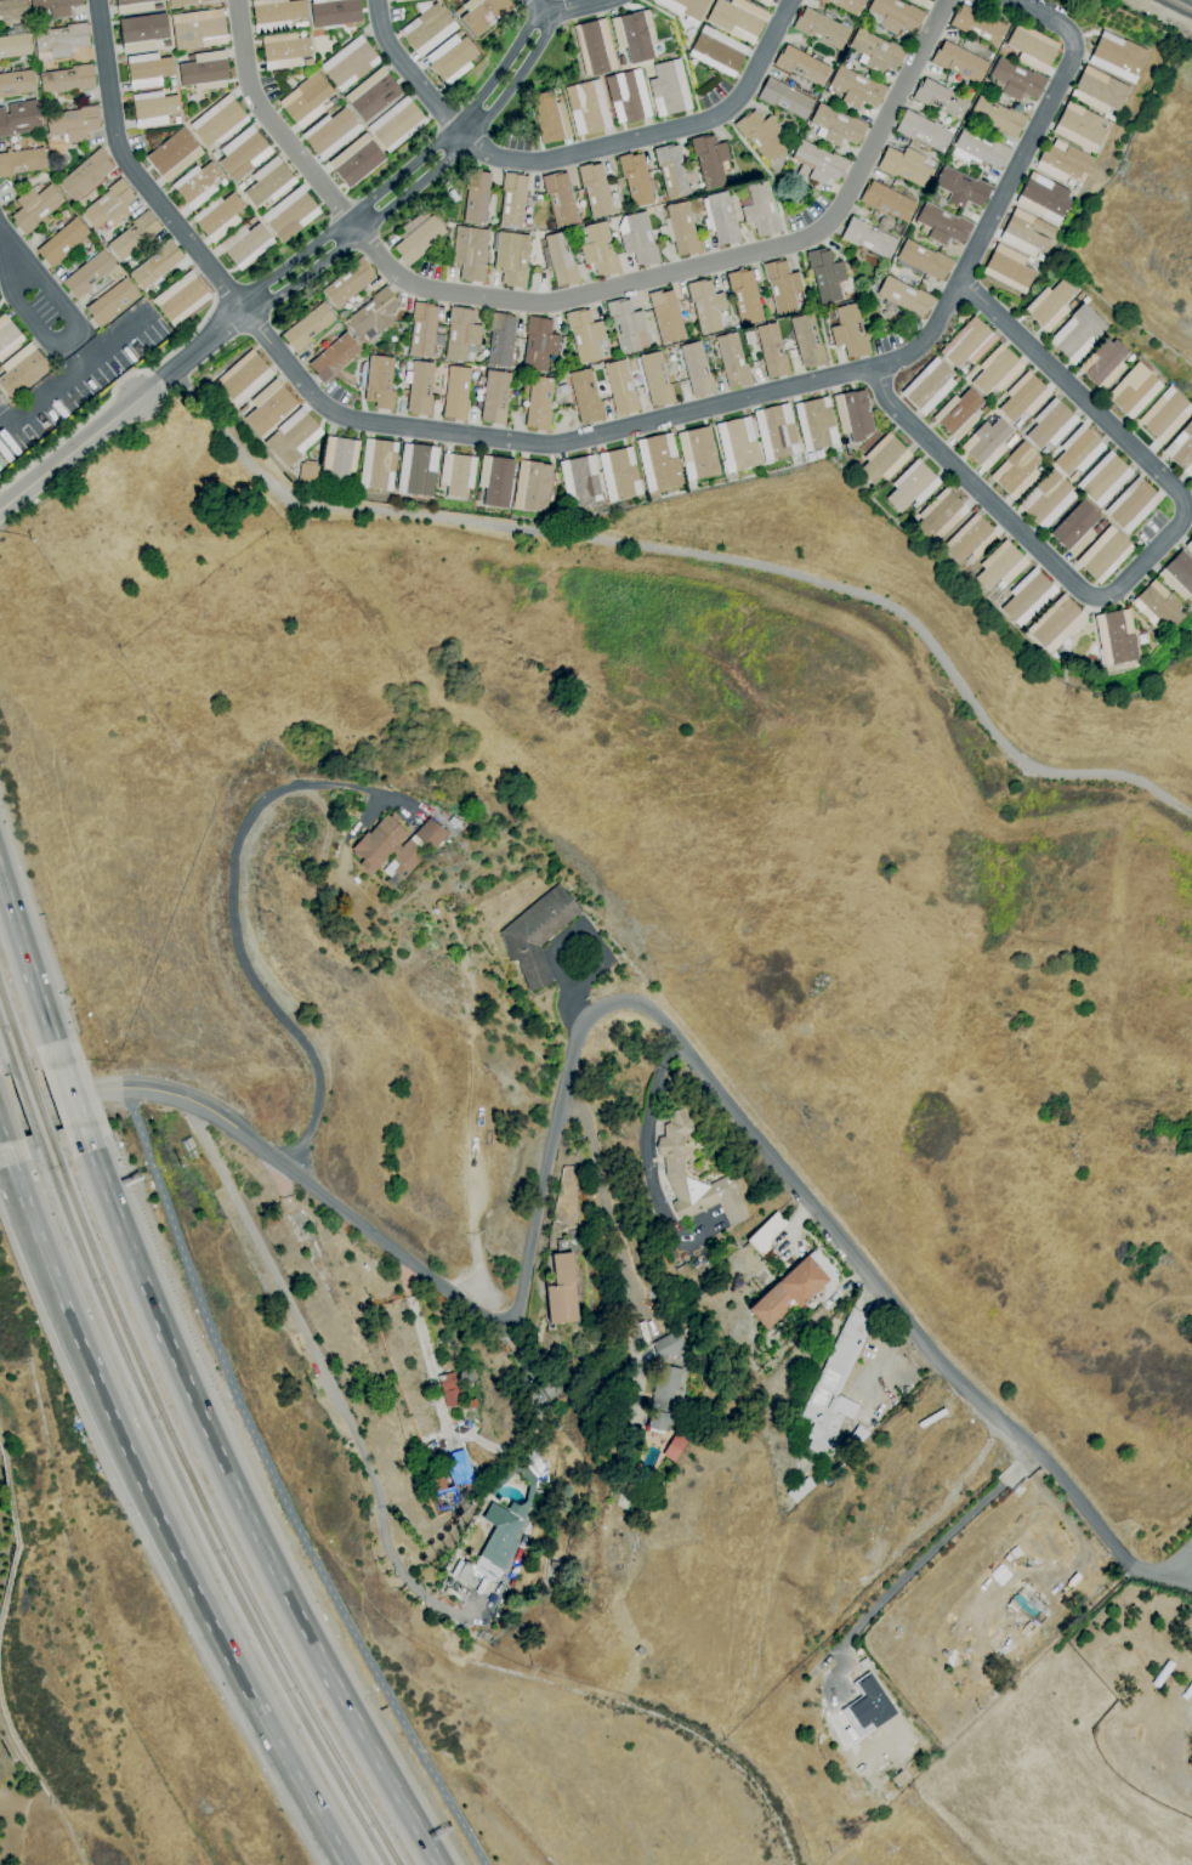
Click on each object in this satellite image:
building: (398, 0)
building: (764, 2)
building: (918, 2)
building: (188, 3)
building: (847, 5)
railway: (1180, 5)
building: (133, 6)
building: (55, 7)
building: (685, 8)
road: (569, 9)
building: (12, 10)
building: (334, 12)
parking lot: (394, 13)
building: (483, 13)
building: (275, 14)
building: (893, 15)
road: (541, 16)
building: (737, 19)
building: (300, 25)
building: (977, 25)
building: (427, 28)
building: (820, 28)
building: (198, 29)
building: (142, 32)
building: (689, 34)
building: (632, 37)
building: (60, 41)
building: (14, 46)
building: (594, 47)
building: (1031, 48)
building: (284, 51)
building: (717, 51)
building: (875, 52)
building: (1118, 56)
building: (453, 59)
building: (959, 62)
building: (349, 63)
road: (501, 65)
building: (801, 66)
building: (148, 70)
building: (204, 71)
road: (517, 75)
building: (68, 80)
building: (1015, 80)
building: (17, 83)
parking lot: (267, 87)
building: (856, 88)
building: (669, 89)
building: (1099, 92)
parking lot: (712, 93)
building: (371, 94)
building: (627, 96)
building: (785, 98)
building: (940, 99)
building: (306, 100)
building: (330, 102)
building: (586, 107)
building: (153, 108)
building: (997, 116)
building: (19, 117)
building: (549, 118)
building: (218, 122)
building: (72, 123)
building: (396, 124)
building: (836, 126)
building: (1079, 128)
road: (459, 129)
building: (922, 131)
building: (331, 133)
building: (760, 134)
parking lot: (516, 141)
building: (979, 149)
road: (573, 151)
building: (243, 154)
building: (173, 155)
building: (214, 156)
building: (356, 160)
building: (709, 160)
building: (20, 162)
building: (1064, 162)
building: (817, 163)
building: (905, 166)
building: (671, 171)
road: (766, 172)
road: (399, 173)
building: (85, 175)
building: (635, 180)
building: (269, 182)
building: (197, 185)
building: (241, 186)
road: (413, 187)
building: (961, 188)
building: (595, 189)
building: (476, 196)
building: (1044, 198)
building: (560, 199)
building: (512, 200)
building: (886, 201)
building: (109, 205)
building: (35, 208)
building: (761, 210)
building: (290, 214)
parking lot: (806, 214)
building: (219, 216)
building: (720, 219)
building: (252, 220)
road: (352, 225)
building: (942, 225)
building: (682, 229)
building: (662, 232)
building: (1027, 233)
building: (134, 236)
building: (868, 238)
building: (416, 239)
building: (638, 239)
building: (62, 242)
building: (246, 245)
building: (598, 250)
building: (470, 253)
road: (292, 258)
building: (511, 258)
building: (1039, 258)
road: (10, 260)
building: (561, 260)
building: (924, 260)
building: (1030, 261)
building: (157, 264)
building: (1008, 269)
parking lot: (427, 270)
road: (306, 273)
building: (87, 275)
building: (825, 276)
building: (348, 283)
building: (781, 286)
road: (577, 294)
building: (1080, 296)
building: (744, 297)
building: (903, 297)
building: (181, 298)
road: (55, 299)
building: (1085, 300)
building: (110, 302)
road: (251, 302)
building: (1071, 304)
building: (1050, 305)
building: (706, 306)
parking lot: (41, 309)
building: (372, 315)
building: (666, 316)
road: (30, 321)
building: (627, 326)
building: (307, 328)
building: (422, 330)
building: (849, 332)
building: (1077, 334)
building: (462, 335)
building: (585, 336)
building: (8, 337)
building: (748, 337)
road: (185, 339)
building: (500, 339)
building: (807, 341)
parking lot: (886, 342)
road: (71, 343)
building: (967, 343)
building: (539, 344)
building: (772, 351)
road: (189, 354)
building: (334, 357)
building: (731, 361)
building: (1104, 364)
building: (21, 370)
building: (696, 370)
building: (996, 370)
building: (243, 378)
parking lot: (78, 379)
building: (655, 380)
building: (380, 382)
building: (928, 386)
building: (420, 388)
building: (620, 388)
building: (1134, 390)
building: (456, 394)
building: (585, 396)
building: (495, 397)
building: (1023, 397)
building: (538, 403)
building: (269, 407)
building: (957, 414)
building: (853, 415)
building: (1166, 415)
road: (81, 423)
building: (815, 424)
building: (1050, 424)
building: (775, 432)
road: (593, 436)
building: (293, 437)
building: (987, 443)
building: (737, 444)
building: (1181, 450)
road: (67, 451)
building: (1078, 451)
building: (697, 453)
building: (340, 459)
building: (883, 459)
building: (658, 463)
building: (1, 464)
building: (378, 465)
building: (418, 470)
building: (1017, 470)
building: (308, 472)
building: (619, 474)
building: (456, 475)
building: (1103, 479)
building: (496, 481)
building: (580, 481)
building: (532, 487)
building: (912, 487)
building: (1046, 499)
building: (1131, 505)
building: (939, 517)
parking lot: (1149, 527)
building: (1074, 528)
building: (970, 541)
building: (1189, 546)
building: (1103, 555)
road: (1144, 559)
building: (1001, 566)
building: (1178, 576)
building: (1028, 598)
building: (1157, 606)
building: (1056, 624)
building: (1116, 638)
building: (452, 822)
building: (396, 846)
road: (234, 928)
building: (537, 934)
road: (29, 972)
road: (602, 1006)
railway: (12, 1033)
railway: (7, 1051)
road: (62, 1095)
road: (70, 1095)
railway: (36, 1101)
railway: (24, 1104)
road: (1, 1139)
building: (187, 1144)
road: (645, 1158)
building: (673, 1163)
road: (11, 1169)
road: (605, 1215)
road: (802, 1219)
building: (766, 1233)
building: (561, 1291)
building: (788, 1292)
building: (690, 1335)
building: (670, 1345)
road: (424, 1353)
road: (880, 1355)
road: (324, 1371)
building: (466, 1376)
building: (835, 1385)
building: (450, 1389)
building: (664, 1397)
building: (471, 1403)
building: (859, 1435)
building: (675, 1447)
building: (828, 1481)
building: (453, 1482)
building: (493, 1488)
road: (278, 1489)
building: (800, 1490)
building: (630, 1494)
road: (241, 1505)
railway: (192, 1508)
railway: (204, 1508)
road: (166, 1538)
building: (492, 1548)
road: (919, 1557)
building: (555, 1565)
road: (1182, 1566)
parking lot: (1176, 1569)
road: (1153, 1572)
road: (1182, 1581)
building: (639, 1651)
building: (861, 1656)
building: (863, 1663)
building: (1159, 1673)
building: (1186, 1689)
building: (868, 1706)
building: (1189, 1767)
building: (898, 1779)

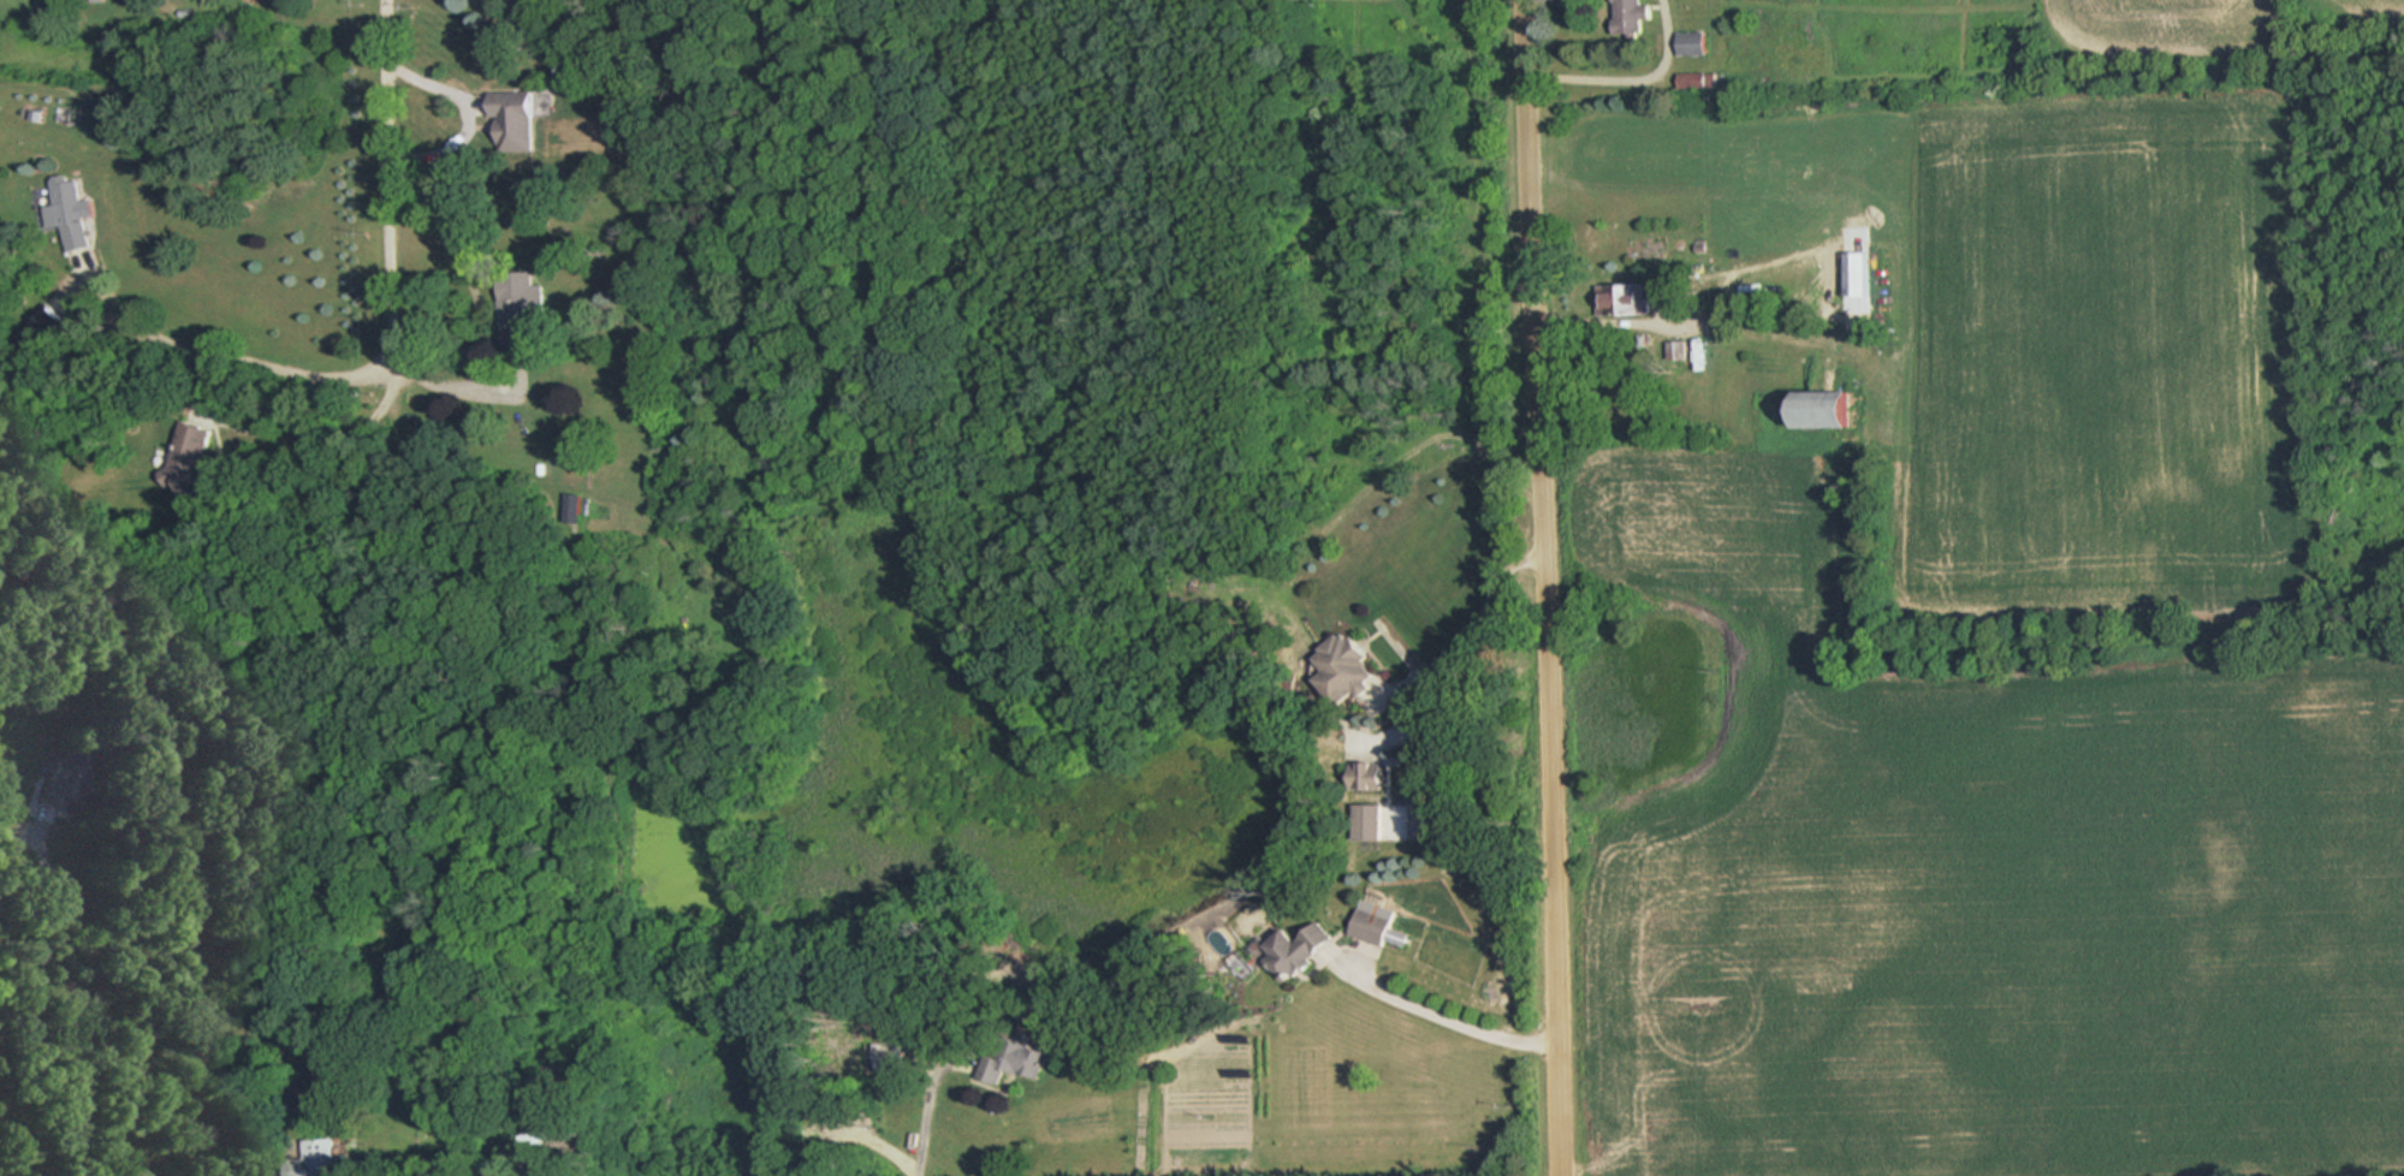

-*-

● Task brief
Repeat the listing exactly, pictures excluded.

● Exercise solution
Click on each object in this satellite image:
building: (398, 0)
building: (764, 2)
building: (918, 2)
building: (188, 3)
building: (847, 5)
railway: (1180, 5)
building: (133, 6)
building: (55, 7)
building: (685, 8)
road: (569, 9)
building: (12, 10)
building: (334, 12)
parking lot: (394, 13)
building: (483, 13)
building: (275, 14)
building: (893, 15)
road: (541, 16)
building: (737, 19)
building: (300, 25)
building: (977, 25)
building: (427, 28)
building: (820, 28)
building: (198, 29)
building: (142, 32)
building: (689, 34)
building: (632, 37)
building: (60, 41)
building: (14, 46)
building: (594, 47)
building: (1031, 48)
building: (284, 51)
building: (717, 51)
building: (875, 52)
building: (1118, 56)
building: (453, 59)
building: (959, 62)
building: (349, 63)
road: (501, 65)
building: (801, 66)
building: (148, 70)
building: (204, 71)
road: (517, 75)
building: (68, 80)
building: (1015, 80)
building: (17, 83)
parking lot: (267, 87)
building: (856, 88)
building: (669, 89)
building: (1099, 92)
parking lot: (712, 93)
building: (371, 94)
building: (627, 96)
building: (785, 98)
building: (940, 99)
building: (306, 100)
building: (330, 102)
building: (586, 107)
building: (153, 108)
building: (997, 116)
building: (19, 117)
building: (549, 118)
building: (218, 122)
building: (72, 123)
building: (396, 124)
building: (836, 126)
building: (1079, 128)
road: (459, 129)
building: (922, 131)
building: (331, 133)
building: (760, 134)
parking lot: (516, 141)
building: (979, 149)
road: (573, 151)
building: (243, 154)
building: (173, 155)
building: (214, 156)
building: (356, 160)
building: (709, 160)
building: (20, 162)
building: (1064, 162)
building: (817, 163)
building: (905, 166)
building: (671, 171)
road: (766, 172)
road: (399, 173)
building: (85, 175)
building: (635, 180)
building: (269, 182)
building: (197, 185)
building: (241, 186)
road: (413, 187)
building: (961, 188)
building: (595, 189)
building: (476, 196)
building: (1044, 198)
building: (560, 199)
building: (512, 200)
building: (886, 201)
building: (109, 205)
building: (35, 208)
building: (761, 210)
building: (290, 214)
parking lot: (806, 214)
building: (219, 216)
building: (720, 219)
building: (252, 220)
road: (352, 225)
building: (942, 225)
building: (682, 229)
building: (662, 232)
building: (1027, 233)
building: (134, 236)
building: (868, 238)
building: (416, 239)
building: (638, 239)
building: (62, 242)
building: (246, 245)
building: (598, 250)
building: (470, 253)
road: (292, 258)
building: (511, 258)
building: (1039, 258)
road: (10, 260)
building: (561, 260)
building: (924, 260)
building: (1030, 261)
building: (157, 264)
building: (1008, 269)
parking lot: (427, 270)
road: (306, 273)
building: (87, 275)
building: (825, 276)
building: (348, 283)
building: (781, 286)
road: (577, 294)
building: (1080, 296)
building: (744, 297)
building: (903, 297)
building: (181, 298)
road: (55, 299)
building: (1085, 300)
building: (110, 302)
road: (251, 302)
building: (1071, 304)
building: (1050, 305)
building: (706, 306)
parking lot: (41, 309)
building: (372, 315)
building: (666, 316)
road: (30, 321)
building: (627, 326)
building: (307, 328)
building: (422, 330)
building: (849, 332)
building: (1077, 334)
building: (462, 335)
building: (585, 336)
building: (8, 337)
building: (748, 337)
road: (185, 339)
building: (500, 339)
building: (807, 341)
parking lot: (886, 342)
road: (71, 343)
building: (967, 343)
building: (539, 344)
building: (772, 351)
road: (189, 354)
building: (334, 357)
building: (731, 361)
building: (1104, 364)
building: (21, 370)
building: (696, 370)
building: (996, 370)
building: (243, 378)
parking lot: (78, 379)
building: (655, 380)
building: (380, 382)
building: (928, 386)
building: (420, 388)
building: (620, 388)
building: (1134, 390)
building: (456, 394)
building: (585, 396)
building: (495, 397)
building: (1023, 397)
building: (538, 403)
building: (269, 407)
building: (957, 414)
building: (853, 415)
building: (1166, 415)
road: (81, 423)
building: (815, 424)
building: (1050, 424)
building: (775, 432)
road: (593, 436)
building: (293, 437)
building: (987, 443)
building: (737, 444)
building: (1181, 450)
road: (67, 451)
building: (1078, 451)
building: (697, 453)
building: (340, 459)
building: (883, 459)
building: (658, 463)
building: (1, 464)
building: (378, 465)
building: (418, 470)
building: (1017, 470)
building: (308, 472)
building: (619, 474)
building: (456, 475)
building: (1103, 479)
building: (496, 481)
building: (580, 481)
building: (532, 487)
building: (912, 487)
building: (1046, 499)
building: (1131, 505)
building: (939, 517)
parking lot: (1149, 527)
building: (1074, 528)
building: (970, 541)
building: (1189, 546)
building: (1103, 555)
road: (1144, 559)
building: (1001, 566)
building: (1178, 576)
building: (1028, 598)
building: (1157, 606)
building: (1056, 624)
building: (1116, 638)
building: (452, 822)
building: (396, 846)
road: (234, 928)
building: (537, 934)
road: (29, 972)
road: (602, 1006)
railway: (12, 1033)
railway: (7, 1051)
road: (62, 1095)
road: (70, 1095)
railway: (36, 1101)
railway: (24, 1104)
road: (1, 1139)
building: (187, 1144)
road: (645, 1158)
building: (673, 1163)
road: (11, 1169)
road: (605, 1215)
road: (802, 1219)
building: (766, 1233)
building: (561, 1291)
building: (788, 1292)
building: (690, 1335)
building: (670, 1345)
road: (424, 1353)
road: (880, 1355)
road: (324, 1371)
building: (466, 1376)
building: (835, 1385)
building: (450, 1389)
building: (664, 1397)
building: (471, 1403)
building: (859, 1435)
building: (675, 1447)
building: (828, 1481)
building: (453, 1482)
building: (493, 1488)
road: (278, 1489)
building: (800, 1490)
building: (630, 1494)
road: (241, 1505)
railway: (192, 1508)
railway: (204, 1508)
road: (166, 1538)
building: (492, 1548)
road: (919, 1557)
building: (555, 1565)
road: (1182, 1566)
parking lot: (1176, 1569)
road: (1153, 1572)
road: (1182, 1581)
building: (639, 1651)
building: (861, 1656)
building: (863, 1663)
building: (1159, 1673)
building: (1186, 1689)
building: (868, 1706)
building: (1189, 1767)
building: (898, 1779)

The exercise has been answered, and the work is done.